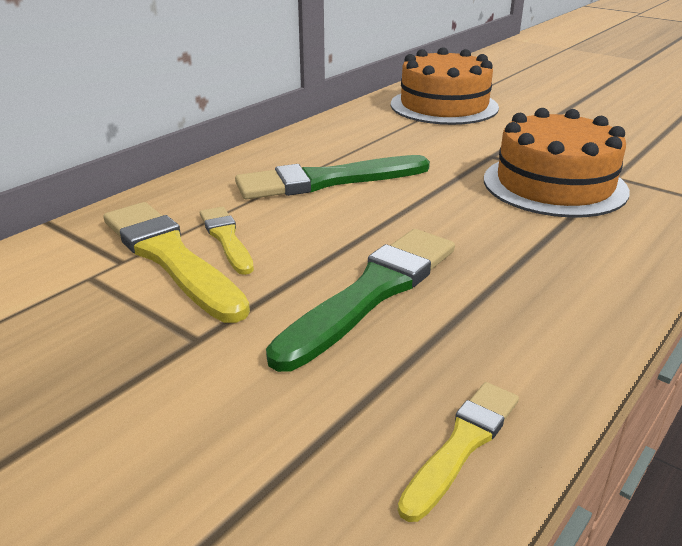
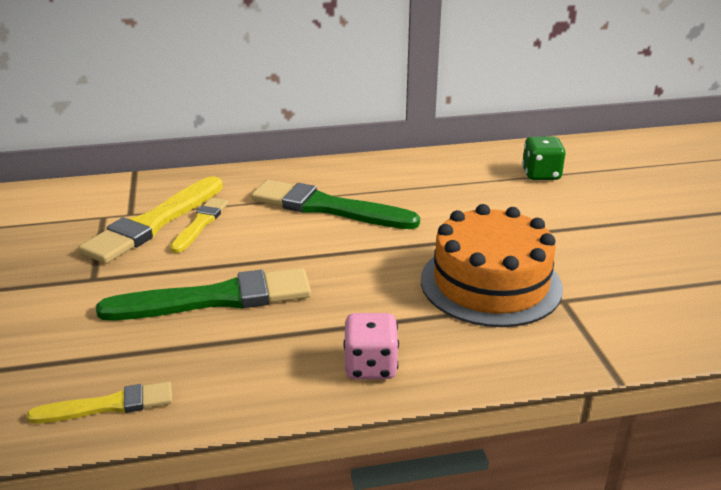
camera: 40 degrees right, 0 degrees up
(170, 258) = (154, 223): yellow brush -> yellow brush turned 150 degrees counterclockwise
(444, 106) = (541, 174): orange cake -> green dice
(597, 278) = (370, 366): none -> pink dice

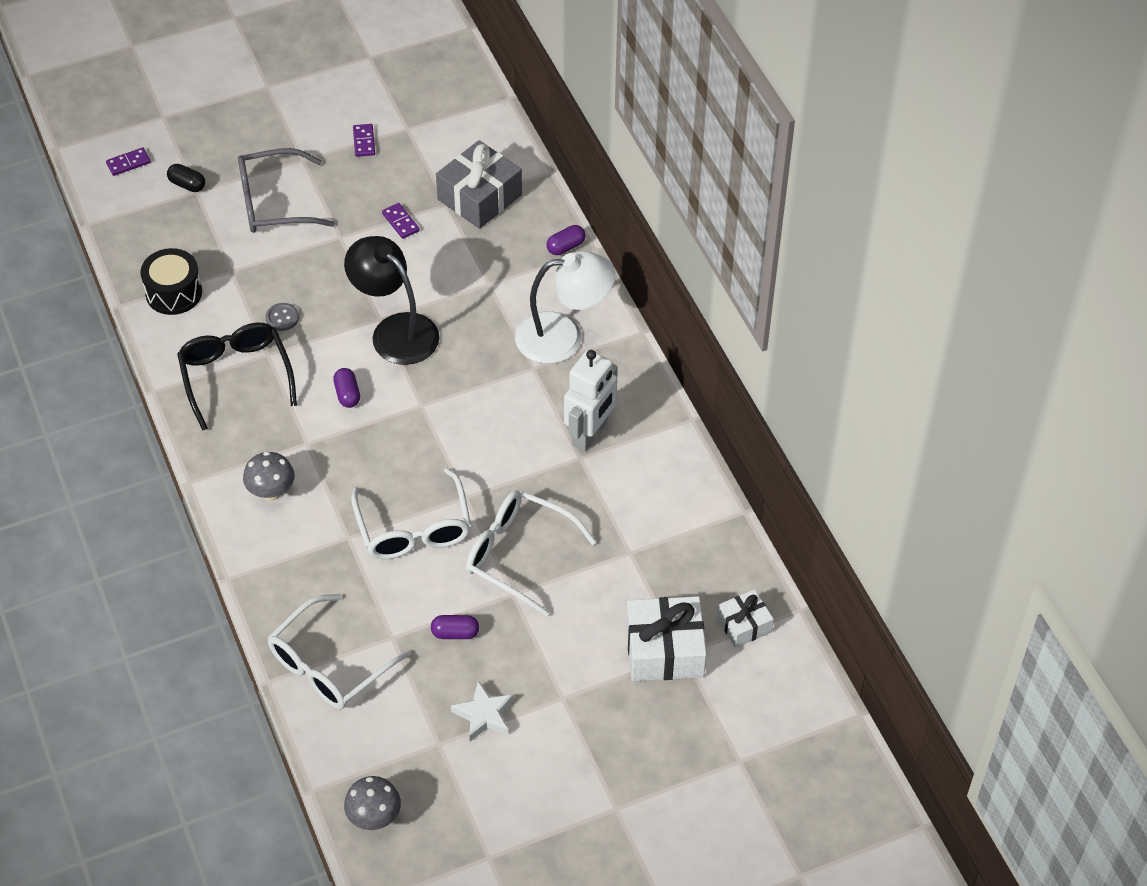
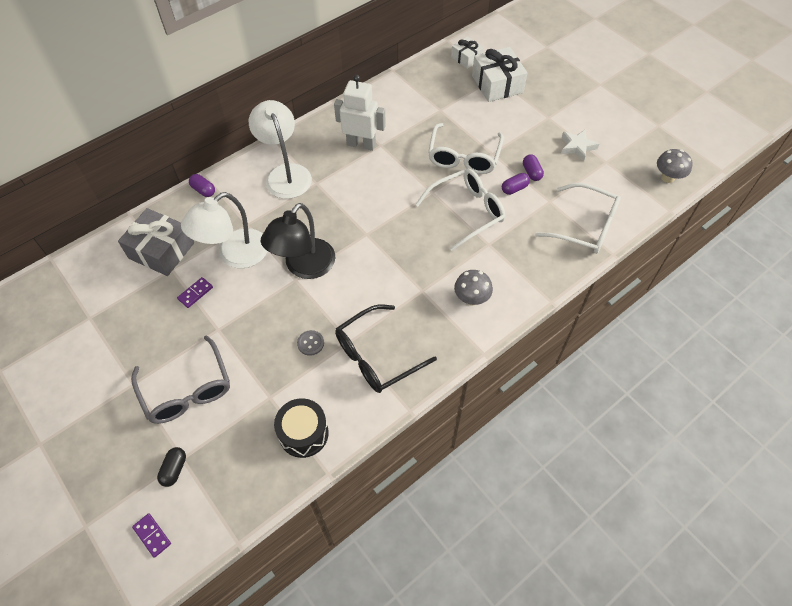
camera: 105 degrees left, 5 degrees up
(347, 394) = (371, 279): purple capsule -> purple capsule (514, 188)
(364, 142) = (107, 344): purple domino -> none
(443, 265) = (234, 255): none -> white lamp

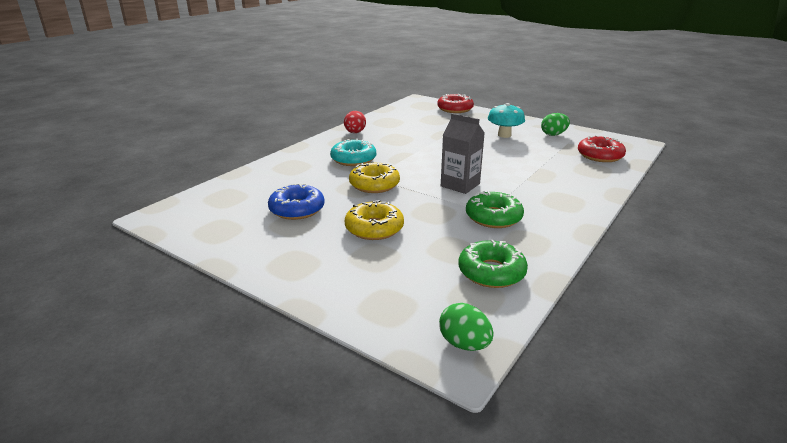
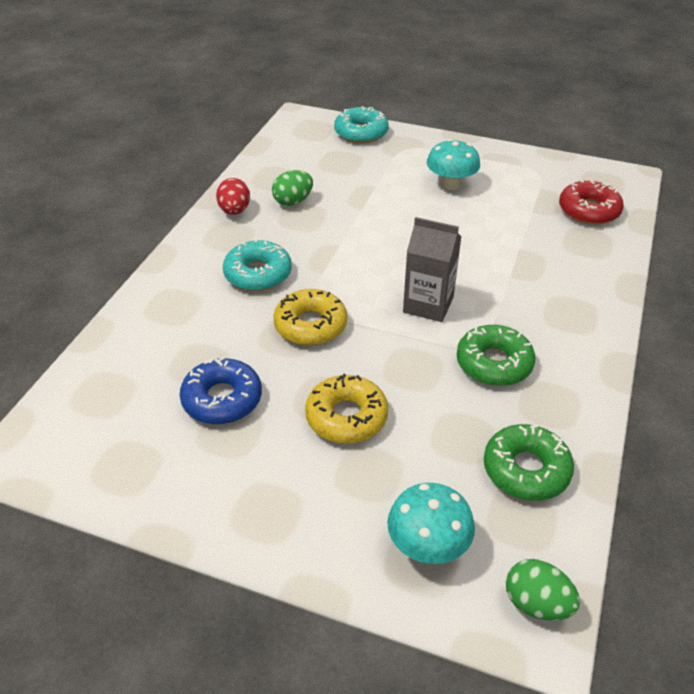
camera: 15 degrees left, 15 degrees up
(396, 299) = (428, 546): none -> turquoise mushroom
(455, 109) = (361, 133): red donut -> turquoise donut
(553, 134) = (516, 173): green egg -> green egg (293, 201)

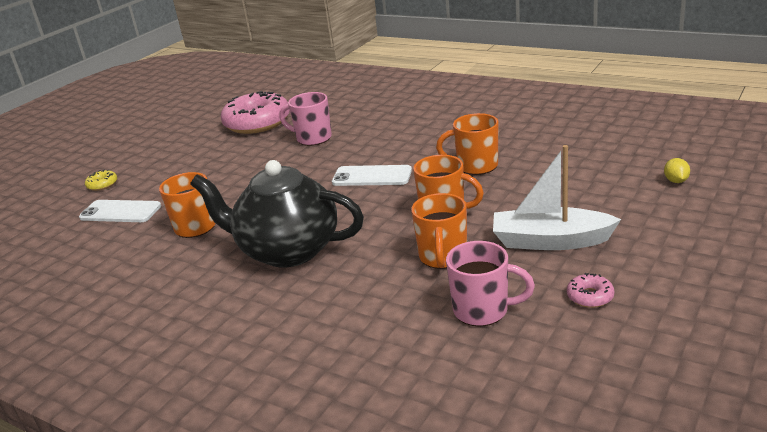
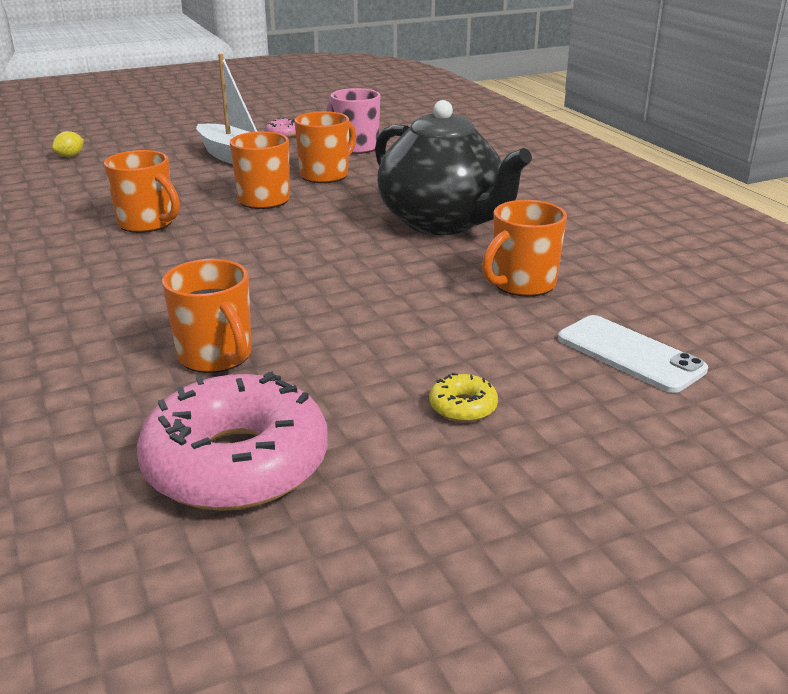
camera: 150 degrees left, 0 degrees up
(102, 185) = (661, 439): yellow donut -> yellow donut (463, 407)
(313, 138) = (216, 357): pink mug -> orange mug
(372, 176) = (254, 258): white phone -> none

▬▬▬▬▬▬

:: PROBLEM REQUIREMENTS ::
The entries above are to be returned exactly, without their pictures.

:: OUTPUT OF THE TASK ::
camera: 40 degrees right, 0 degrees up
(170, 258) = (154, 223): yellow brush -> yellow brush turned 150 degrees counterclockwise
(444, 106) = (541, 174): orange cake -> green dice
(597, 278) = (370, 366): none -> pink dice

camera: 105 degrees left, 5 degrees up
(347, 394) = (371, 279): purple capsule -> purple capsule (514, 188)
(364, 142) = (107, 344): purple domino -> none
(443, 265) = (234, 255): none -> white lamp

camera: 15 degrees left, 15 degrees up
(396, 299) = (428, 546): none -> turquoise mushroom
(455, 109) = (361, 133): red donut -> turquoise donut
(553, 134) = (516, 173): green egg -> green egg (293, 201)

camera: 150 degrees left, 0 degrees up
(102, 185) = (661, 439): yellow donut -> yellow donut (463, 407)
(313, 138) = (216, 357): pink mug -> orange mug
(372, 176) = (254, 258): white phone -> none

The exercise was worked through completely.